Material provided:
★ ★ ★
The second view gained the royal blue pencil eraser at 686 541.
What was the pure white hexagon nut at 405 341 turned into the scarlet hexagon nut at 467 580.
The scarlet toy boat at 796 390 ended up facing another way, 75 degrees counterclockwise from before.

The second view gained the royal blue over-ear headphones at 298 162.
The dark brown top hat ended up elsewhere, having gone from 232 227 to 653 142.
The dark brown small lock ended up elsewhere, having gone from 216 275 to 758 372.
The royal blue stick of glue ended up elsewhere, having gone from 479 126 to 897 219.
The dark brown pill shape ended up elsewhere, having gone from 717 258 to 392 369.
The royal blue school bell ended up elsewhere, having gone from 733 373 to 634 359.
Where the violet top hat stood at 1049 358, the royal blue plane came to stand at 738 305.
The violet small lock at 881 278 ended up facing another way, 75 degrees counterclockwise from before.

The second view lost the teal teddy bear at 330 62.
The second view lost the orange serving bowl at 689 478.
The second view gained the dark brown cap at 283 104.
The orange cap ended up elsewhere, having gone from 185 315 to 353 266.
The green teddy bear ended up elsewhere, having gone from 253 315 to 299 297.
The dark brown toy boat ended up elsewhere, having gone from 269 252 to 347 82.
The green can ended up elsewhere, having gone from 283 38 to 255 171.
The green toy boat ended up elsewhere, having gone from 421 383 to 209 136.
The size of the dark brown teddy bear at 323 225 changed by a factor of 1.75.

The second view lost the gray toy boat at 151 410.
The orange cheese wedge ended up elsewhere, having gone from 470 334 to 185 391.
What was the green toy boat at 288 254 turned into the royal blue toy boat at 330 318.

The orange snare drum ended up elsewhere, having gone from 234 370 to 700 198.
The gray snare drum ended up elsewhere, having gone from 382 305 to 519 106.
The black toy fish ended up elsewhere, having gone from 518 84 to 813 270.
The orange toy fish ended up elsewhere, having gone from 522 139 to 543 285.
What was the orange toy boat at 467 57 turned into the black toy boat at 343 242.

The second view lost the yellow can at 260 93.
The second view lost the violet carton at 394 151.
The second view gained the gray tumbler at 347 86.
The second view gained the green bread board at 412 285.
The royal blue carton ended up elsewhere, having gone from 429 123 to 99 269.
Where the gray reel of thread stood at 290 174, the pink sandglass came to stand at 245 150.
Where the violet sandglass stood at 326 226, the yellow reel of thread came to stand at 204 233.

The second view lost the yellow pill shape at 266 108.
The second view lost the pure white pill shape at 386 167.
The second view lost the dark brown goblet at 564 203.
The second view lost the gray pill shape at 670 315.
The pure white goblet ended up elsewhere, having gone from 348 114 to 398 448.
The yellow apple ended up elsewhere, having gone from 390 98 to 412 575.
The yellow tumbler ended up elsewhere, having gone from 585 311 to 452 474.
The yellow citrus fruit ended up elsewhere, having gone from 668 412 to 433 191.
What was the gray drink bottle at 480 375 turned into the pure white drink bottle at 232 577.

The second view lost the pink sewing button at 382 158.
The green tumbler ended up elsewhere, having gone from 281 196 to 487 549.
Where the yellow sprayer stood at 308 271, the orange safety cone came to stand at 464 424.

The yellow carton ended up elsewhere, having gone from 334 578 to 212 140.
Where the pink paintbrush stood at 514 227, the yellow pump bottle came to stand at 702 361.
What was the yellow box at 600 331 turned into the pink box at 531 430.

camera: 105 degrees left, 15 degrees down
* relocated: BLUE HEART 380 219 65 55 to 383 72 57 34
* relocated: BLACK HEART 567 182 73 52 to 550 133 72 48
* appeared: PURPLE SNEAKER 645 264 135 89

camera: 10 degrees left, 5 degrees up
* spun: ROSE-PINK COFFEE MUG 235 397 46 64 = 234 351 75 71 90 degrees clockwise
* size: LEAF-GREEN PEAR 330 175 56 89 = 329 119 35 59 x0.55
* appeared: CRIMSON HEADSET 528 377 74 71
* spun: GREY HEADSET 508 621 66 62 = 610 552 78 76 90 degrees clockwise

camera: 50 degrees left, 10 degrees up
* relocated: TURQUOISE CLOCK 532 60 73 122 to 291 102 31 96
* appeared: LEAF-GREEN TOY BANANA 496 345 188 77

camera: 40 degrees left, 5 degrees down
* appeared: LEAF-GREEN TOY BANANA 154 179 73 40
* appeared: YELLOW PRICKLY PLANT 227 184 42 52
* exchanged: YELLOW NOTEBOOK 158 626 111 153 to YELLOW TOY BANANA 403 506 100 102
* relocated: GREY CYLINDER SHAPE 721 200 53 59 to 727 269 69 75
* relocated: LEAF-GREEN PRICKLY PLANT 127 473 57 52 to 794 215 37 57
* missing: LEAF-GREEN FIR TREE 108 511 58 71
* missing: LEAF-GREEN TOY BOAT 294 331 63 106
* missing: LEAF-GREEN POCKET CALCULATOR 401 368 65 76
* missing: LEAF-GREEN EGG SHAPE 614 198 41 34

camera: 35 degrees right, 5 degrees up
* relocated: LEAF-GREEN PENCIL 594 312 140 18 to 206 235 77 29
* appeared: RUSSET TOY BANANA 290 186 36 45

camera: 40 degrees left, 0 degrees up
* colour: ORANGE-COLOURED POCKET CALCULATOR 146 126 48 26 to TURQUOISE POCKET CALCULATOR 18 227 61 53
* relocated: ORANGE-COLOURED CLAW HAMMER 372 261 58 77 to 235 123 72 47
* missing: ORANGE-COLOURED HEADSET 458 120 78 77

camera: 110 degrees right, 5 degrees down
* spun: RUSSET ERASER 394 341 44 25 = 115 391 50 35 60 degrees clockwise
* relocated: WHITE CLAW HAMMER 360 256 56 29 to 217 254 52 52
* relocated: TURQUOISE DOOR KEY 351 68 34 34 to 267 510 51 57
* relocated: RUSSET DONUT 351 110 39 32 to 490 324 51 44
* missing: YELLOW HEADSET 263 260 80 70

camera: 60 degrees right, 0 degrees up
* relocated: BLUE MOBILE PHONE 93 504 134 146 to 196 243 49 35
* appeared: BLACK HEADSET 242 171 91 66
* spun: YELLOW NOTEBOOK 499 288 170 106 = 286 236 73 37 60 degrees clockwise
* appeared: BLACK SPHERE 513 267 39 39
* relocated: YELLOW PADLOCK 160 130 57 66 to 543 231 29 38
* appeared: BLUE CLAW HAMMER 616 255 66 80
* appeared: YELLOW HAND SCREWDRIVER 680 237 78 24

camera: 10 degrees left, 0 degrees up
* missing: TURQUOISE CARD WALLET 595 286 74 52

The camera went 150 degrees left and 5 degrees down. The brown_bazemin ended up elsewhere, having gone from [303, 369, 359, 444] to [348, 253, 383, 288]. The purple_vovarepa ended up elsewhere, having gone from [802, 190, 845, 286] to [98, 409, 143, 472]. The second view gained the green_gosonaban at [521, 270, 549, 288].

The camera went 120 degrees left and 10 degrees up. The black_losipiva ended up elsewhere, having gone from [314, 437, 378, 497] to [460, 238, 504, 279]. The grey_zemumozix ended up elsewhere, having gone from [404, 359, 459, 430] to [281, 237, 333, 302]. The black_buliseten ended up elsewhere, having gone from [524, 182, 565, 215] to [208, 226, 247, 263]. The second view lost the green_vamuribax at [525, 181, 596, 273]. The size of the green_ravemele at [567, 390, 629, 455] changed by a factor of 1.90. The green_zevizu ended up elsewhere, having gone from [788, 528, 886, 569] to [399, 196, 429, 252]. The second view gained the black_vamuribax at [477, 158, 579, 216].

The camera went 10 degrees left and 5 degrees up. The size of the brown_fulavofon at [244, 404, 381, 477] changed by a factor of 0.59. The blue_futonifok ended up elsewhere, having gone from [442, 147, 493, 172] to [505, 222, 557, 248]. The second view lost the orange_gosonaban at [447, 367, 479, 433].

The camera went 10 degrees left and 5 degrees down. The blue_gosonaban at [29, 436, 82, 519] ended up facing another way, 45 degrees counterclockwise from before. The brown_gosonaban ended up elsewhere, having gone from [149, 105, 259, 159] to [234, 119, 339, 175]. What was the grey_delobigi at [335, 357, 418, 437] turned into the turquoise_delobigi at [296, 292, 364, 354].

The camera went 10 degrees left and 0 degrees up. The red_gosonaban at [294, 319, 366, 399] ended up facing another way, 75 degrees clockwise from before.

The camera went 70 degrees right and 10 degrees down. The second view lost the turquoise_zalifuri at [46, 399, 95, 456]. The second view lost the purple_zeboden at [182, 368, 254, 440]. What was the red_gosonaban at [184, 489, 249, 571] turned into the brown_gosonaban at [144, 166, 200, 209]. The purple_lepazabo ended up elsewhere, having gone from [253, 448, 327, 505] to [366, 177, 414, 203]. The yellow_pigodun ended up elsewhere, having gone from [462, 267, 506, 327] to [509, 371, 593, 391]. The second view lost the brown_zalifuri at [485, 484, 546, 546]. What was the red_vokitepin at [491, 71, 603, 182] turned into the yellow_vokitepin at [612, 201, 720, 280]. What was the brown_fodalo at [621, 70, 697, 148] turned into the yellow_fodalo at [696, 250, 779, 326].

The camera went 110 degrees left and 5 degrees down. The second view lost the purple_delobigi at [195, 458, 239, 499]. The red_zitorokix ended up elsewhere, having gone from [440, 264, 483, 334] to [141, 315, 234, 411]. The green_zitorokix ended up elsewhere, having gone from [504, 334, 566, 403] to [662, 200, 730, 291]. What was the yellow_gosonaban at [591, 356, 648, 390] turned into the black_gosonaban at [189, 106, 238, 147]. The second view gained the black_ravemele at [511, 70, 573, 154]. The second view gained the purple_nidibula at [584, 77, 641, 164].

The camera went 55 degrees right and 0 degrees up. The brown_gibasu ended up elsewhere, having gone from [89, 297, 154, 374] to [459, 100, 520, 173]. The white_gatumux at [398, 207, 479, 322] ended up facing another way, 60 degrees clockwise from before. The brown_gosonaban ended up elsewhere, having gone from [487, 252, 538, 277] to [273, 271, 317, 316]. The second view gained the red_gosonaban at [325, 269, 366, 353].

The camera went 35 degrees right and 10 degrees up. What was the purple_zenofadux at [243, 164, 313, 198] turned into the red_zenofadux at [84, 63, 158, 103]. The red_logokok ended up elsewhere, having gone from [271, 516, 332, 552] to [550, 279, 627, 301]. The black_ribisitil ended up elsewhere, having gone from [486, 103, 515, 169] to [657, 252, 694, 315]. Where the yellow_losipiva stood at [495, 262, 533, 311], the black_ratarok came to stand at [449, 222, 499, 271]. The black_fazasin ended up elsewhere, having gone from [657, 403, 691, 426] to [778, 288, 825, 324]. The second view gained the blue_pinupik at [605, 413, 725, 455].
★ ★ ★
Work to complete: Note every line above where the string "HEART" shows up, and copy those lines.

Answer section:
* relocated: BLUE HEART 380 219 65 55 to 383 72 57 34
* relocated: BLACK HEART 567 182 73 52 to 550 133 72 48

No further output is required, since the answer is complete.